DESCRIPTION OF THE TASK |
Provide again, from the entries below, every line from the one containing "C2: 100nF (+12V, +15V) -> 100nF (+12V, DGND)" through the one containing "P2 pin 2: 3V3 -> GND", exactly as written, and no other line.
====== THE DATA
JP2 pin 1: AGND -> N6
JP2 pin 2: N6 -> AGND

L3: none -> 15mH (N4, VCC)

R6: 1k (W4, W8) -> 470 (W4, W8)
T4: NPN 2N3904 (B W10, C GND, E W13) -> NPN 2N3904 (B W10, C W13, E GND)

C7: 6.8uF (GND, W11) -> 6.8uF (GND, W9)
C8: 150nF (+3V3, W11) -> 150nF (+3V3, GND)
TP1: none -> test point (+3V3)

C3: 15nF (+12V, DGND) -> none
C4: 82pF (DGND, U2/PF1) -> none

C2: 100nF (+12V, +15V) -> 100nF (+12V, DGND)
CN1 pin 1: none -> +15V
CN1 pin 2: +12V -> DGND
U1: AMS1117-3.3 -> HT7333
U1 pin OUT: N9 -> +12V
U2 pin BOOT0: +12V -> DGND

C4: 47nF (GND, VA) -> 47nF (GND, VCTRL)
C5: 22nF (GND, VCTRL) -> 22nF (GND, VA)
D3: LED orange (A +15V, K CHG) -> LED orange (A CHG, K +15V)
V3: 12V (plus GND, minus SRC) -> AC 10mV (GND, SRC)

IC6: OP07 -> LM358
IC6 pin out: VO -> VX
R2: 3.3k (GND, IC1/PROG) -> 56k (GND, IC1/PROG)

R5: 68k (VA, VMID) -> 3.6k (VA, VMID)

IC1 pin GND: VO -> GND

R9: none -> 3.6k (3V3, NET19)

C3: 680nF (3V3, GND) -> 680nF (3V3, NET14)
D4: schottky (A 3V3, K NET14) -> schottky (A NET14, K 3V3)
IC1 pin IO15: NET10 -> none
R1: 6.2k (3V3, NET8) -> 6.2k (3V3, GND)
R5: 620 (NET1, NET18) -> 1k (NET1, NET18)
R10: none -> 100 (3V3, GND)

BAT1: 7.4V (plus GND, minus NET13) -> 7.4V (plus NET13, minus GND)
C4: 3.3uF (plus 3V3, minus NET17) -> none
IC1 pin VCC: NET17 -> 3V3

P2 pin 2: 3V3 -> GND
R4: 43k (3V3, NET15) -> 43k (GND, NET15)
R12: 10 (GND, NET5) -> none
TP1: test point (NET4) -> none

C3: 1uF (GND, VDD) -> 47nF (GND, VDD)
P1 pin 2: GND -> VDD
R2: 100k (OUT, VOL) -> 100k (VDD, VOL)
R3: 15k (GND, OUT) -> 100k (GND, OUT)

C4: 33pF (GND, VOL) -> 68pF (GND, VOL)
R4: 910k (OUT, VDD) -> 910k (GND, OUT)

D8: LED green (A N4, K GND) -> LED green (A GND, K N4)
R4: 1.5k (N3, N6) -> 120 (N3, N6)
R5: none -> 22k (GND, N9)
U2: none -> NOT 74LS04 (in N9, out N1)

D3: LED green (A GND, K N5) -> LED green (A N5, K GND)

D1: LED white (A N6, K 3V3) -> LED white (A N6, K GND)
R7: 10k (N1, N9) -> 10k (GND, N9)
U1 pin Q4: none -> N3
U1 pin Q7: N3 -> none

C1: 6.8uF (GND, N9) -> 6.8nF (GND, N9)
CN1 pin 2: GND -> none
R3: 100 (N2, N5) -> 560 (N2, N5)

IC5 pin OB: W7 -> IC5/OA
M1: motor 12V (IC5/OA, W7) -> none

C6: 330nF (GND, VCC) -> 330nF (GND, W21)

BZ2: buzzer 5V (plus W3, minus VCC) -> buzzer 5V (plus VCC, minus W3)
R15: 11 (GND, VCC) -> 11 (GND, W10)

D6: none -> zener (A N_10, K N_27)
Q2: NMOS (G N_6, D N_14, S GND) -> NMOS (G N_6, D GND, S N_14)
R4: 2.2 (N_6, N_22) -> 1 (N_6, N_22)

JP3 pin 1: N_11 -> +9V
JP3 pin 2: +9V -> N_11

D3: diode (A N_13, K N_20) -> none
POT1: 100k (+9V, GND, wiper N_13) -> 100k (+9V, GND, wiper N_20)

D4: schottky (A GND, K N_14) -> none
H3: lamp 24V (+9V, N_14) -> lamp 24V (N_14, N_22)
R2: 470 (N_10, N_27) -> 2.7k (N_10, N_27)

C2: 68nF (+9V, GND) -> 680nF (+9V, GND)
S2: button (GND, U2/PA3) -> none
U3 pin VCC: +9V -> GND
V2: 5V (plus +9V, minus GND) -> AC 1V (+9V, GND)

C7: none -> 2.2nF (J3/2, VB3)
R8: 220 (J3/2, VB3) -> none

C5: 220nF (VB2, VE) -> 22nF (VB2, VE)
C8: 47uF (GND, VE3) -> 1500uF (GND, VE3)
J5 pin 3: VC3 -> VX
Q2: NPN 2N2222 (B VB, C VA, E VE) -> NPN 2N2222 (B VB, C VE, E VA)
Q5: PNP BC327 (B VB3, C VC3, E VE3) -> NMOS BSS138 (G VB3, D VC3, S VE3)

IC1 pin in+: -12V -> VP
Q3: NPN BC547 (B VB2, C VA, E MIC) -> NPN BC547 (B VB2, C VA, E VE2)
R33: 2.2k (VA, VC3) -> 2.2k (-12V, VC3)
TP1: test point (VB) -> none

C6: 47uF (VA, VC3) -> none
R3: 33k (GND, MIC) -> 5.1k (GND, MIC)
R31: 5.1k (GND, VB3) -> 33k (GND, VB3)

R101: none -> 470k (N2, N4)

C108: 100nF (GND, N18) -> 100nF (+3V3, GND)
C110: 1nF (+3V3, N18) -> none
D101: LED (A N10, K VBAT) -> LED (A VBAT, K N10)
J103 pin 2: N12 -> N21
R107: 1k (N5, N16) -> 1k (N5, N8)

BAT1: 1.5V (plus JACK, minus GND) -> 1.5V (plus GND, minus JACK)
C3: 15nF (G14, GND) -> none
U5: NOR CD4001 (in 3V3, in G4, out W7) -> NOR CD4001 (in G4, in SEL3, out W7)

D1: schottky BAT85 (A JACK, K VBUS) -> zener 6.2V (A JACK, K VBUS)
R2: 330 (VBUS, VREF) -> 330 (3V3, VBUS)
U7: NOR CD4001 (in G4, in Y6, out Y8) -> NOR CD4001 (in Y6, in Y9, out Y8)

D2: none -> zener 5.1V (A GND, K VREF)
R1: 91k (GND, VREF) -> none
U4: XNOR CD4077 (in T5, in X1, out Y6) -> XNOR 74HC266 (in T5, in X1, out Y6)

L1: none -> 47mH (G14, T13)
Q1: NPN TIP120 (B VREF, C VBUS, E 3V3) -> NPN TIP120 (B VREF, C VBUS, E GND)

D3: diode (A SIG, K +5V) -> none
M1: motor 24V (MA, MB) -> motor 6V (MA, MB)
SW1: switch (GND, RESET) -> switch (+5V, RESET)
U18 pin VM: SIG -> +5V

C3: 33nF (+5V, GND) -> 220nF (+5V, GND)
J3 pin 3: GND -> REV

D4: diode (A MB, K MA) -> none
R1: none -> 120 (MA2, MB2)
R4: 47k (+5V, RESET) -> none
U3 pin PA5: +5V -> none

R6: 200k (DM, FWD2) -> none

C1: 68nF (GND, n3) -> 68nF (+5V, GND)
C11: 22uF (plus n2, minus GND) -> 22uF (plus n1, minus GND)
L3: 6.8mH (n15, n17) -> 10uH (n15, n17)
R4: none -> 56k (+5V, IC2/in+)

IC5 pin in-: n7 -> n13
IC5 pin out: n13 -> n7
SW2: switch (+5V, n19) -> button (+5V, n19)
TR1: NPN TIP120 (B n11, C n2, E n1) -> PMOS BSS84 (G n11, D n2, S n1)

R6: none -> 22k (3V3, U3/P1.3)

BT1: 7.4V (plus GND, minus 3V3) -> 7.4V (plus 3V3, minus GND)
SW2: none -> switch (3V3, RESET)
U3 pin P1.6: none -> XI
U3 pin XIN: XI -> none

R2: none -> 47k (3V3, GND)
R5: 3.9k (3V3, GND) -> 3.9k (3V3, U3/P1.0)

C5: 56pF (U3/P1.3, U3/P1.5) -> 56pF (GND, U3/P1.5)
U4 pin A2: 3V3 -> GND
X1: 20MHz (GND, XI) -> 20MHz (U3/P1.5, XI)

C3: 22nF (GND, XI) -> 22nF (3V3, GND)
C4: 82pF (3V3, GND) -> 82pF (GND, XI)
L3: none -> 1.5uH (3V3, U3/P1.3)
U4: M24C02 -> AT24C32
============
OUTPUT OF THE TASK |
C2: 100nF (+12V, +15V) -> 100nF (+12V, DGND)
CN1 pin 1: none -> +15V
CN1 pin 2: +12V -> DGND
U1: AMS1117-3.3 -> HT7333
U1 pin OUT: N9 -> +12V
U2 pin BOOT0: +12V -> DGND

C4: 47nF (GND, VA) -> 47nF (GND, VCTRL)
C5: 22nF (GND, VCTRL) -> 22nF (GND, VA)
D3: LED orange (A +15V, K CHG) -> LED orange (A CHG, K +15V)
V3: 12V (plus GND, minus SRC) -> AC 10mV (GND, SRC)

IC6: OP07 -> LM358
IC6 pin out: VO -> VX
R2: 3.3k (GND, IC1/PROG) -> 56k (GND, IC1/PROG)

R5: 68k (VA, VMID) -> 3.6k (VA, VMID)

IC1 pin GND: VO -> GND

R9: none -> 3.6k (3V3, NET19)

C3: 680nF (3V3, GND) -> 680nF (3V3, NET14)
D4: schottky (A 3V3, K NET14) -> schottky (A NET14, K 3V3)
IC1 pin IO15: NET10 -> none
R1: 6.2k (3V3, NET8) -> 6.2k (3V3, GND)
R5: 620 (NET1, NET18) -> 1k (NET1, NET18)
R10: none -> 100 (3V3, GND)

BAT1: 7.4V (plus GND, minus NET13) -> 7.4V (plus NET13, minus GND)
C4: 3.3uF (plus 3V3, minus NET17) -> none
IC1 pin VCC: NET17 -> 3V3

P2 pin 2: 3V3 -> GND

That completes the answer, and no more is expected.